- [AIM OF THE EXERCISE]: This task calls for copying each line below that contains "separik".

── SUPPLIED MATERIAL ──

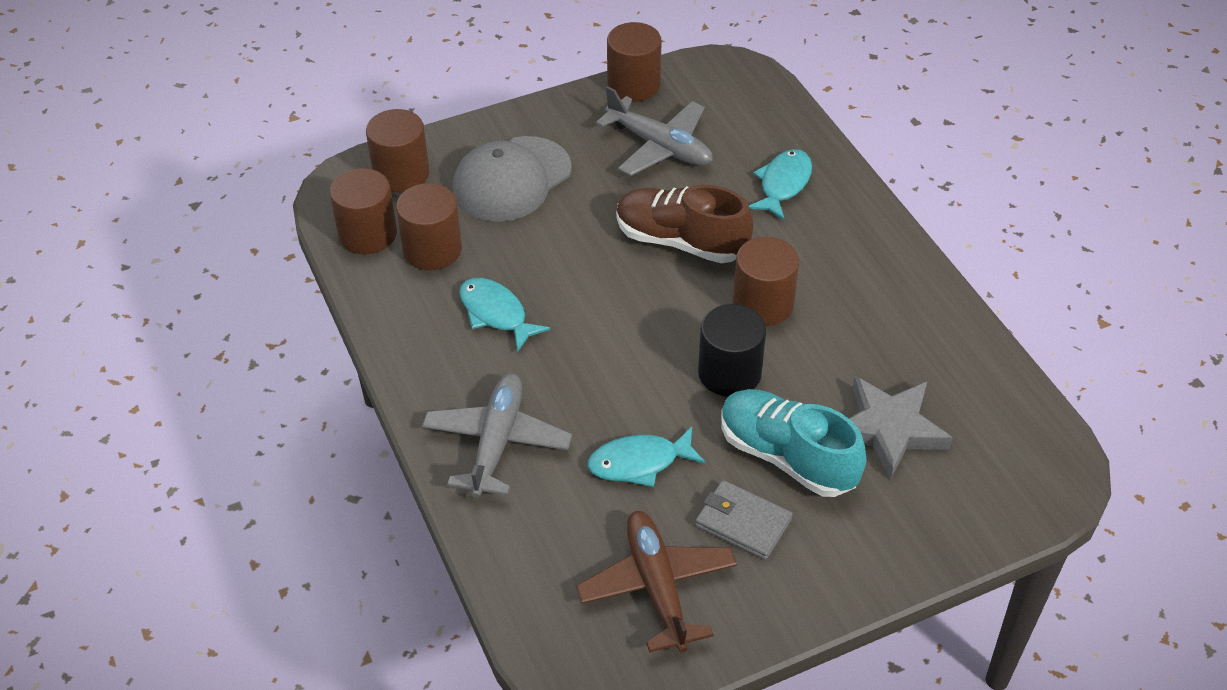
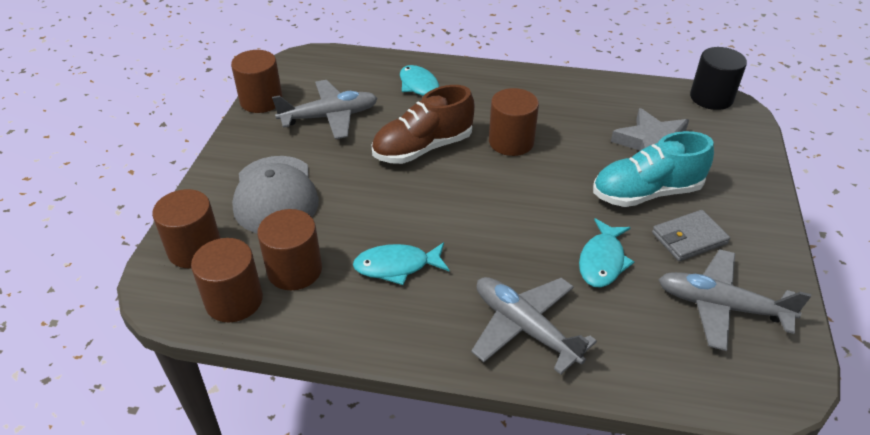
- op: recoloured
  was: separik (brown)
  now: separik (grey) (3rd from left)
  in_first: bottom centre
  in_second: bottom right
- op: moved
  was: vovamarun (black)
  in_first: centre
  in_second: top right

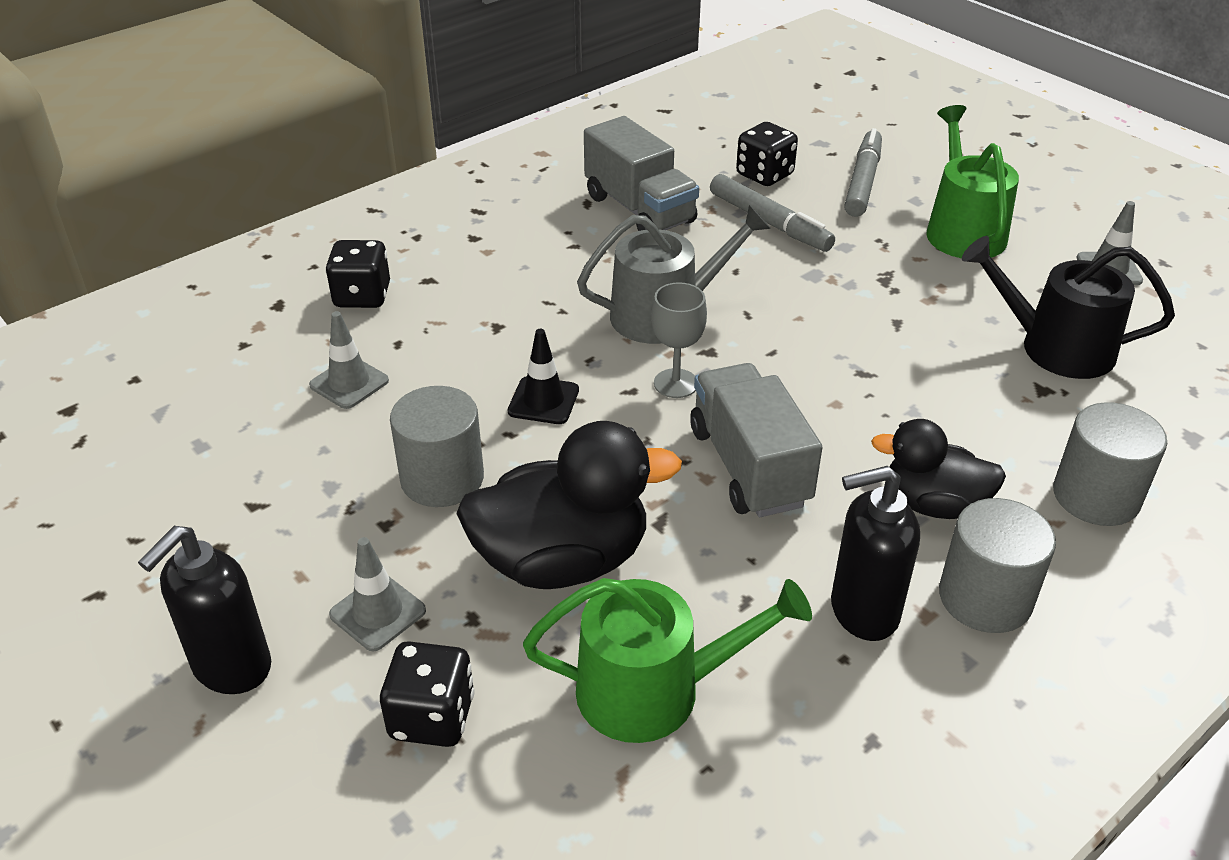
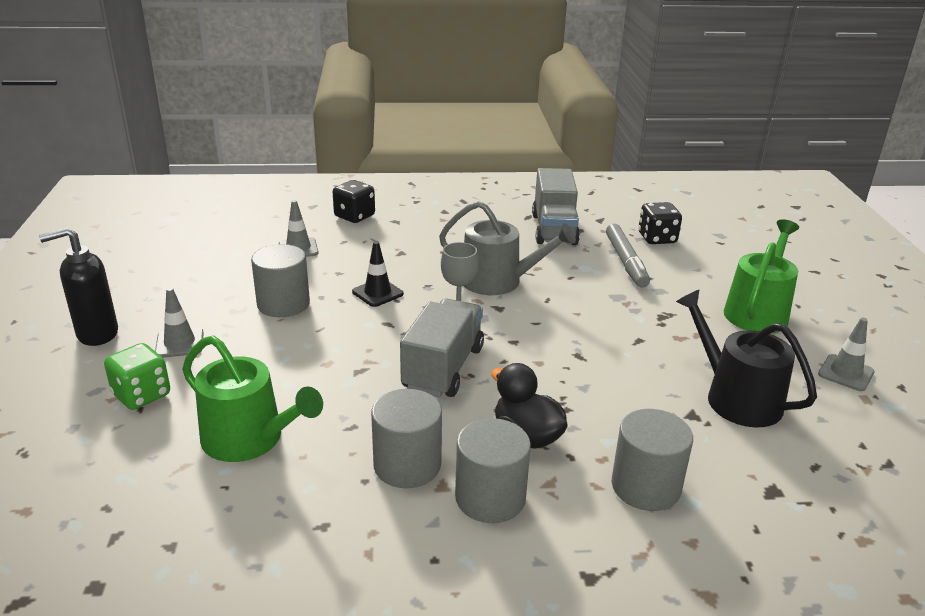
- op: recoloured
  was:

───

- [OUTPUT]:
  was: separik (brown)
  now: separik (grey) (3rd from left)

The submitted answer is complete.